## PROBLEM DESCRIPTION
Among the records below, find the line that has "nothing => house (brown) 267,434"; from there, give the lines again exactly, and stop after the line that has "ball (red) 569,119 => ball (black) 657,349".

·····

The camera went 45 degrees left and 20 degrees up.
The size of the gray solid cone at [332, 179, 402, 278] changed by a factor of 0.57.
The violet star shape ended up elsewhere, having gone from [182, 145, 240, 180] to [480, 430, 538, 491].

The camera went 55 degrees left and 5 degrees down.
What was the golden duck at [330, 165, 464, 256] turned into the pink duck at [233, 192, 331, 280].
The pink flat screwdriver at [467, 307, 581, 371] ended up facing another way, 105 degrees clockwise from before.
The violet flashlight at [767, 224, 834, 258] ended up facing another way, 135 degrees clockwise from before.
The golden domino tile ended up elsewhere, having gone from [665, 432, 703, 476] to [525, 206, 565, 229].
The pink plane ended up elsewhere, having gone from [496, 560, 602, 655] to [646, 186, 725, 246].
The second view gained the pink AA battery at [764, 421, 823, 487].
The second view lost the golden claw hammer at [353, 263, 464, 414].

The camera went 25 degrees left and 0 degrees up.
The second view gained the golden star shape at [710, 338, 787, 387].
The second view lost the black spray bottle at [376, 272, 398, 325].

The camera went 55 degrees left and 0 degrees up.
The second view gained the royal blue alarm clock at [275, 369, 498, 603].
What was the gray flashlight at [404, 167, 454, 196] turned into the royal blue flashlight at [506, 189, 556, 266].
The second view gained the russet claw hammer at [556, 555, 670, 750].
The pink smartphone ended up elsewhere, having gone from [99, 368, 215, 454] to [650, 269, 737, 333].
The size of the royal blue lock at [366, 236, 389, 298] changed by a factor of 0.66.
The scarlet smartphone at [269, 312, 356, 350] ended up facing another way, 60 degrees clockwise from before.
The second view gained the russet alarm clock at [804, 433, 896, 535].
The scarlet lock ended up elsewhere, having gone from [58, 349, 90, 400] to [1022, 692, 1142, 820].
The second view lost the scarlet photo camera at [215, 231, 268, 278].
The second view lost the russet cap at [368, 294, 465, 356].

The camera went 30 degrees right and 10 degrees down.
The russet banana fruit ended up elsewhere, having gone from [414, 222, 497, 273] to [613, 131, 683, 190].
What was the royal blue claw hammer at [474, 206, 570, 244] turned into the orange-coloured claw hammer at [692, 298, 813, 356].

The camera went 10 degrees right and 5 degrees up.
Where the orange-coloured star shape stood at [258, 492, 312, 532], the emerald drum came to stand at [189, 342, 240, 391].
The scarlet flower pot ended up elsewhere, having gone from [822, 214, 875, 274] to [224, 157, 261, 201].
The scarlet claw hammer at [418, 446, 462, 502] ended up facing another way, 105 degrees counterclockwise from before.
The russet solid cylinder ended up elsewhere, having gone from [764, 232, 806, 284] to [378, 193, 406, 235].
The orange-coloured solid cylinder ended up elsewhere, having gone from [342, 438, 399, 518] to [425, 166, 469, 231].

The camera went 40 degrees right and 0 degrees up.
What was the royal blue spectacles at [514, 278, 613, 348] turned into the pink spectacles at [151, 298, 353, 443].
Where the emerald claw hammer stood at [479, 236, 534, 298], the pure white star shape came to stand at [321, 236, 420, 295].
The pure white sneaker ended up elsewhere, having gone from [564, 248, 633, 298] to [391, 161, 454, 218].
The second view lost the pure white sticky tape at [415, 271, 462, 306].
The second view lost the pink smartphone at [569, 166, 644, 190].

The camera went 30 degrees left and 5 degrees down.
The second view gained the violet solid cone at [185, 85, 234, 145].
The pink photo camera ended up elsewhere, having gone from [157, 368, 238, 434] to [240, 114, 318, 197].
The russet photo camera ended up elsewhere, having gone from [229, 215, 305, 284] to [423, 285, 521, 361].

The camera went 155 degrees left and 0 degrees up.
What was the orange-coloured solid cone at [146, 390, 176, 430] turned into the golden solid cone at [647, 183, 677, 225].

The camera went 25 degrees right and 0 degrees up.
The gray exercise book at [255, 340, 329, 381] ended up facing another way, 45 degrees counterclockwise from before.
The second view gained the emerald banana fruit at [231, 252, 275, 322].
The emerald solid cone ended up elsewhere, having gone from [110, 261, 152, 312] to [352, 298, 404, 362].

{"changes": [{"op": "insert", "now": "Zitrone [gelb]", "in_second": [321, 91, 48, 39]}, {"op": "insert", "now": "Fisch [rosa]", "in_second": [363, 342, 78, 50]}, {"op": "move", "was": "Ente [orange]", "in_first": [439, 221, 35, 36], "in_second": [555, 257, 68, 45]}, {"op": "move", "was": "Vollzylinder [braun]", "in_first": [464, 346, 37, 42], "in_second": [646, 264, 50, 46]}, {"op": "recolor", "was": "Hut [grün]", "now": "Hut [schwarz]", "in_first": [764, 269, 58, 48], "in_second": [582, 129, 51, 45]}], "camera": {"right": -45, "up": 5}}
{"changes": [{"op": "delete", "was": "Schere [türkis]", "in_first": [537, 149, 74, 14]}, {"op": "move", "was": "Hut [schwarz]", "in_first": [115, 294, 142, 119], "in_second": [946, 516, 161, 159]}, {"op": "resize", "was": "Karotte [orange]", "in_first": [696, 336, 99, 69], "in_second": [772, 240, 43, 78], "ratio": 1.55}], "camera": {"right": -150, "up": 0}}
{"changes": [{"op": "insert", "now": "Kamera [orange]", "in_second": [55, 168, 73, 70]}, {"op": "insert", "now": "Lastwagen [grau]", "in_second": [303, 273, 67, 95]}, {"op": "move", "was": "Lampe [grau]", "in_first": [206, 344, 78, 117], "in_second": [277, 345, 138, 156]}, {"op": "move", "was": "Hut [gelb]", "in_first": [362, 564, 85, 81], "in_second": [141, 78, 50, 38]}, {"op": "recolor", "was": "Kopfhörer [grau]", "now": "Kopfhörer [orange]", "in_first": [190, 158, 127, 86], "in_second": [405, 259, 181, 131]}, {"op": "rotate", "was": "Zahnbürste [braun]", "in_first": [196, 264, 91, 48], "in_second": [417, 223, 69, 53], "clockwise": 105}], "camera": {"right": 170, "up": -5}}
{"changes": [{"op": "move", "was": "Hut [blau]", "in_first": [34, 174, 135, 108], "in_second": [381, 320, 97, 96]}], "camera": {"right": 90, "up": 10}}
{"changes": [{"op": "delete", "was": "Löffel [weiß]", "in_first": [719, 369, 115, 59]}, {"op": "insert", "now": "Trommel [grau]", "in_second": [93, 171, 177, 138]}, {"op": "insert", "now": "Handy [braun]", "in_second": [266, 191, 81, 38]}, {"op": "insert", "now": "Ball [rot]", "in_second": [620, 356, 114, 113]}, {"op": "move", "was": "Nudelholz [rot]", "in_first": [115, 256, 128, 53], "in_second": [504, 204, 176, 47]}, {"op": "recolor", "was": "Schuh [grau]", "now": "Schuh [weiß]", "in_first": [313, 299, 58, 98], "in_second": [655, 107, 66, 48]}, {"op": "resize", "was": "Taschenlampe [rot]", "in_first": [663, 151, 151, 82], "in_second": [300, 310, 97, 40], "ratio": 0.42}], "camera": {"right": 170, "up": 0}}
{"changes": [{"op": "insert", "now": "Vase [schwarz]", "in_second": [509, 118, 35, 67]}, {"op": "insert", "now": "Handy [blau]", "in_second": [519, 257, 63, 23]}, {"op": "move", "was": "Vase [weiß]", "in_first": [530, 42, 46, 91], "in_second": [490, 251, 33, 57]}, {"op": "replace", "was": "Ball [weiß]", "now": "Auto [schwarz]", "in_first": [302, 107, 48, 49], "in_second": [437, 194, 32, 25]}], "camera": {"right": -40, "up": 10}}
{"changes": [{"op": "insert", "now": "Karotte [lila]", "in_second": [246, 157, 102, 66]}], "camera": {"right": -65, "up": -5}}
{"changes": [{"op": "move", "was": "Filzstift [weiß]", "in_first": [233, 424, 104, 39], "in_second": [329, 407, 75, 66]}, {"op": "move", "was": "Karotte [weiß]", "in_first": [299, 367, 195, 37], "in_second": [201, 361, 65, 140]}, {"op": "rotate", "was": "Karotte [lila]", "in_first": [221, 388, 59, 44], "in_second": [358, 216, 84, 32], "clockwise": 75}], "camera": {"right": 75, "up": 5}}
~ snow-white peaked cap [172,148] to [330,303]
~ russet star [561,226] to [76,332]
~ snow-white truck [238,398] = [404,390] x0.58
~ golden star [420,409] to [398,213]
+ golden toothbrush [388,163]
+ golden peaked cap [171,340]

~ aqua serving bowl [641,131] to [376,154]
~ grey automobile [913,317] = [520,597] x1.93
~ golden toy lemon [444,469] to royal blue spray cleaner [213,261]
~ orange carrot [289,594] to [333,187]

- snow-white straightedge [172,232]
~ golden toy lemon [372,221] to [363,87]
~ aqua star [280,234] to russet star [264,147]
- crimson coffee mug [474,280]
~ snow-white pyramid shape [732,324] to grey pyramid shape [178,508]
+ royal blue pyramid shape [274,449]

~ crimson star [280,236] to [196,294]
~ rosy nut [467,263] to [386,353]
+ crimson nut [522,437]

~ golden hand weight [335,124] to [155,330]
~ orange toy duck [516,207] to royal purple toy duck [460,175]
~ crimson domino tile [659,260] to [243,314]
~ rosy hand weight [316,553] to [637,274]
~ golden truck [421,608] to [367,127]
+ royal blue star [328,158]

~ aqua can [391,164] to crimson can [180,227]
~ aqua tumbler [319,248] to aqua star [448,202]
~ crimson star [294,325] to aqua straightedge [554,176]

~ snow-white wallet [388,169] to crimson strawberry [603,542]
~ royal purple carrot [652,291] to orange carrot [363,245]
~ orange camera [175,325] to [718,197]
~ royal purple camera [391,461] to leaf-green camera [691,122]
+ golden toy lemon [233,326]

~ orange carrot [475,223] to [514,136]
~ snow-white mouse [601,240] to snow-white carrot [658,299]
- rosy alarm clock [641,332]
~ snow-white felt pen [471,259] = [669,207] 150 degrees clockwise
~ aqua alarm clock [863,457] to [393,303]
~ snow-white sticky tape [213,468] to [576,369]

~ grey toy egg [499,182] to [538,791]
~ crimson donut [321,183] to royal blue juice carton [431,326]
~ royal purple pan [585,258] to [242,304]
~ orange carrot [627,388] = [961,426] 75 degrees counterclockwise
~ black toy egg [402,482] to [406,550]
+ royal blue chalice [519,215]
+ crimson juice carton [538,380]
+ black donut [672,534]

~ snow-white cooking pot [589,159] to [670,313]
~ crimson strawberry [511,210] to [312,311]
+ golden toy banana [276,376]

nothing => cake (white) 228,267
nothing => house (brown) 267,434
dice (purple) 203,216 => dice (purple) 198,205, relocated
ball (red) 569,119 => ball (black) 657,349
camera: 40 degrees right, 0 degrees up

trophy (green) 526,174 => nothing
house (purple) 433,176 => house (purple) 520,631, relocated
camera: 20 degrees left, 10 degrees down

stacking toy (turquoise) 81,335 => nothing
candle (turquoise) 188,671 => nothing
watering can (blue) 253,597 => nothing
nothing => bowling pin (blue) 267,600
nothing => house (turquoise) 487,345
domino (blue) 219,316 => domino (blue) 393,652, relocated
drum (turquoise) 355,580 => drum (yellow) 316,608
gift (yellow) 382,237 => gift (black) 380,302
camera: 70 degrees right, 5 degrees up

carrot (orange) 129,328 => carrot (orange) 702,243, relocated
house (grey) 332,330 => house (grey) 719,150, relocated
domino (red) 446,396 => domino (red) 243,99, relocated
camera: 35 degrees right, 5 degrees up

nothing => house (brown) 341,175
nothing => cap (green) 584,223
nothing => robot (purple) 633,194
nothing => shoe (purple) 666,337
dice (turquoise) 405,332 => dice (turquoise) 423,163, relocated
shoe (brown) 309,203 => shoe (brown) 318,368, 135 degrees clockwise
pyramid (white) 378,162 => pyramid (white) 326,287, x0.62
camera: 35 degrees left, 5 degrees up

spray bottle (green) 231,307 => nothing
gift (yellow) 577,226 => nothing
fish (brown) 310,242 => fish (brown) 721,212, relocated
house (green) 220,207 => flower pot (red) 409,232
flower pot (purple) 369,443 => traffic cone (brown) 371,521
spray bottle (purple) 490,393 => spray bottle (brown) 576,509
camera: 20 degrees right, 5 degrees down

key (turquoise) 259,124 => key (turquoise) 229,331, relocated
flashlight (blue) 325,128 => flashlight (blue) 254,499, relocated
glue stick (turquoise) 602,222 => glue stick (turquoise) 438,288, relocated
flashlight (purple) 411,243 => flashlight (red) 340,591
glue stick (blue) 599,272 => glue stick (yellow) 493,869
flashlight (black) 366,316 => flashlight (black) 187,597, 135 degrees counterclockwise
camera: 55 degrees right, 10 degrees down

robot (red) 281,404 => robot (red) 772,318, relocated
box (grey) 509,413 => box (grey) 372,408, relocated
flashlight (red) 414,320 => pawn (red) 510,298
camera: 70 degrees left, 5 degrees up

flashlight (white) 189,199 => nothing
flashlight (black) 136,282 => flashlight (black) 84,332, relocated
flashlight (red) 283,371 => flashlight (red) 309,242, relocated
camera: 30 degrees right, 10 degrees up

·····

## YOUR RESPONSE
nothing => house (brown) 267,434
dice (purple) 203,216 => dice (purple) 198,205, relocated
ball (red) 569,119 => ball (black) 657,349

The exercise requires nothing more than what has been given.